Top of PROVIDED DATA

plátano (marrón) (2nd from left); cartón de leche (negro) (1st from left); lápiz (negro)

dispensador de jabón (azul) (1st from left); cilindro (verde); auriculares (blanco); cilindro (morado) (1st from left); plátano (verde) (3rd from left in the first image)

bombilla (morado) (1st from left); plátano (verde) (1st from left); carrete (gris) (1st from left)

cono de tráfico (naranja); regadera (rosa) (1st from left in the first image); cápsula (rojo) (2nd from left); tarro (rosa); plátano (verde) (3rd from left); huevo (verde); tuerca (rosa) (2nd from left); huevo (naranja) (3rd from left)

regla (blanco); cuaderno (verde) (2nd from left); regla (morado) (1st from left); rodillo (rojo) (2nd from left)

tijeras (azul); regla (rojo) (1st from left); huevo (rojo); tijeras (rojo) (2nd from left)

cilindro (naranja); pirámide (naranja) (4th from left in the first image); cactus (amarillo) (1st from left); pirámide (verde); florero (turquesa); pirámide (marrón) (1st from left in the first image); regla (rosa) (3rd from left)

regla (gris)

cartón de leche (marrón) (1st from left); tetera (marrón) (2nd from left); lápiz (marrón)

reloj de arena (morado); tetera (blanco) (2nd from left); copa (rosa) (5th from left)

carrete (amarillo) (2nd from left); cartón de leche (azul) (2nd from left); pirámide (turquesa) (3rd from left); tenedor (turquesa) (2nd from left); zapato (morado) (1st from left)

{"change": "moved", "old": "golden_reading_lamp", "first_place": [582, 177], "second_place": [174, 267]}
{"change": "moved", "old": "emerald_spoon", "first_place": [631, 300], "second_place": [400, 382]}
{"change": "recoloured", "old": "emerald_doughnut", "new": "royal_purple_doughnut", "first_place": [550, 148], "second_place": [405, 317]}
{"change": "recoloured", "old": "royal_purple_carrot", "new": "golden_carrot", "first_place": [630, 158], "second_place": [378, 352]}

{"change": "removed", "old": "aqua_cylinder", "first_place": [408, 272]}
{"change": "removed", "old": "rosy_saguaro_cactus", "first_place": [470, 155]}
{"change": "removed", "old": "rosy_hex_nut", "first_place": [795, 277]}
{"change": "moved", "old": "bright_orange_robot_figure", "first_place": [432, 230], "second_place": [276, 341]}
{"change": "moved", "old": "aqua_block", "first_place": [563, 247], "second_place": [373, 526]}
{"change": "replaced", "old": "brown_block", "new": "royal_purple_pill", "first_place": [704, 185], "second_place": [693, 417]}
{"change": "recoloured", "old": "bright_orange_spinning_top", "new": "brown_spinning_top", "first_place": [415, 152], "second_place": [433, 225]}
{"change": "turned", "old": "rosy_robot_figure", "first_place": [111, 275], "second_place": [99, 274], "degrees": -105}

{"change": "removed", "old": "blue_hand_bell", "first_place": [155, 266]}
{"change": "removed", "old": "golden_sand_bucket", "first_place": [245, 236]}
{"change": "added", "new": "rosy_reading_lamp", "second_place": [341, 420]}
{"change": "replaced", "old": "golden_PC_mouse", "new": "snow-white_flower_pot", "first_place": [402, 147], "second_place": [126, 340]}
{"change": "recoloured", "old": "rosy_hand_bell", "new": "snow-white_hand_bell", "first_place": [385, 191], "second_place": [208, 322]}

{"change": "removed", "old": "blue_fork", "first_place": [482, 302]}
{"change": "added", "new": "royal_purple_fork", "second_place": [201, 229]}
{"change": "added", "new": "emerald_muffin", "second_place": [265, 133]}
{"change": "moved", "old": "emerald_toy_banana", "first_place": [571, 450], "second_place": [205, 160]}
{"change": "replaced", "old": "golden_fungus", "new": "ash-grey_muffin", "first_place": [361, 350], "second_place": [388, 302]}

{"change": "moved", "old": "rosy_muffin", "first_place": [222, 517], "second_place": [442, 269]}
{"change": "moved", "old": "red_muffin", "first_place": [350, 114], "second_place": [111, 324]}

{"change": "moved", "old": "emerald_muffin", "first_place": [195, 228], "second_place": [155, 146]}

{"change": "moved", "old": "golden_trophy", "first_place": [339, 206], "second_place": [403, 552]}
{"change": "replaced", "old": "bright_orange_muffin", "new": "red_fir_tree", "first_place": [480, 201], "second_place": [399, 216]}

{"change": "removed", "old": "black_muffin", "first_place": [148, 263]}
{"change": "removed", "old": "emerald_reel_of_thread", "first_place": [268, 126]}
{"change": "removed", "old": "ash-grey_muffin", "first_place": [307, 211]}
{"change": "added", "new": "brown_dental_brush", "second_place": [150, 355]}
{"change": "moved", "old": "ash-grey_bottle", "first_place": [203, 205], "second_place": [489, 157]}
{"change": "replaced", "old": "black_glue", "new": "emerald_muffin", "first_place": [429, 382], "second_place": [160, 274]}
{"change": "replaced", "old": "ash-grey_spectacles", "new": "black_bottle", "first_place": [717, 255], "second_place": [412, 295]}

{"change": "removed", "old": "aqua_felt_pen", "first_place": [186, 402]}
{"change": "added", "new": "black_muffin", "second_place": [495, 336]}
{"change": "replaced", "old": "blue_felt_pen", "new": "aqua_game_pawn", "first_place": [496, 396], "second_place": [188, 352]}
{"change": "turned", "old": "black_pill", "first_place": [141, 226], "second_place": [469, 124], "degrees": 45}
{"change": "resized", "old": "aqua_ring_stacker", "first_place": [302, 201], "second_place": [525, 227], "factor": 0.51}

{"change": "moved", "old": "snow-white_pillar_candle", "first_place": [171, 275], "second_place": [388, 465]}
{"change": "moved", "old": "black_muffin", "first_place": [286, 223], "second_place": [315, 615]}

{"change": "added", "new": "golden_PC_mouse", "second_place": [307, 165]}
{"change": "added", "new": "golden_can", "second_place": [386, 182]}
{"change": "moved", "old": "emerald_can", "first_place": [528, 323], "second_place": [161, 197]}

Bottom of PROVIDED DATA

_WORK TO BE COMPLETED_: If a line in the material holds "tetera", copy it.

_PROBLEM SOLUTION_:
cartón de leche (marrón) (1st from left); tetera (marrón) (2nd from left); lápiz (marrón)
reloj de arena (morado); tetera (blanco) (2nd from left); copa (rosa) (5th from left)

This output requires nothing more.